WORK TO COMPLETE ▸
From the first line to the last, return the data exactly, with no pictures.

MATERIAL PROVIDED ▸
*** Begin section ***

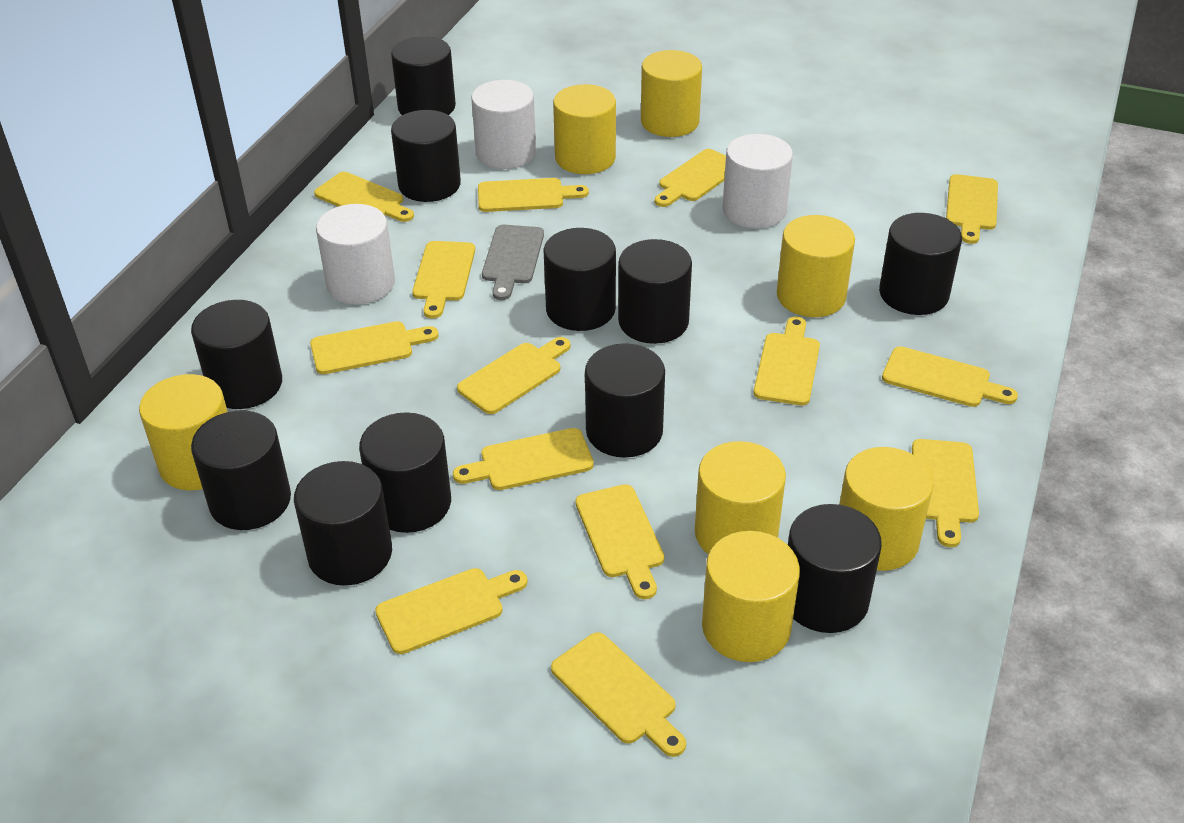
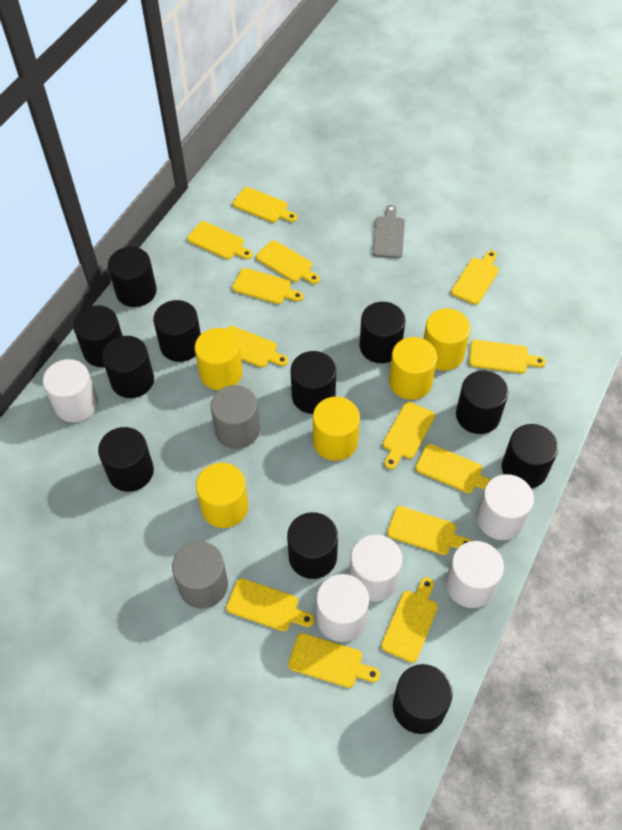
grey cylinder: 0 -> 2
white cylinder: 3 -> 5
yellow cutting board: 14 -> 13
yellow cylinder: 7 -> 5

*** End section ***

RESPONSE AREA ▸
grey cylinder: 0 -> 2
white cylinder: 3 -> 5
yellow cutting board: 14 -> 13
yellow cylinder: 7 -> 5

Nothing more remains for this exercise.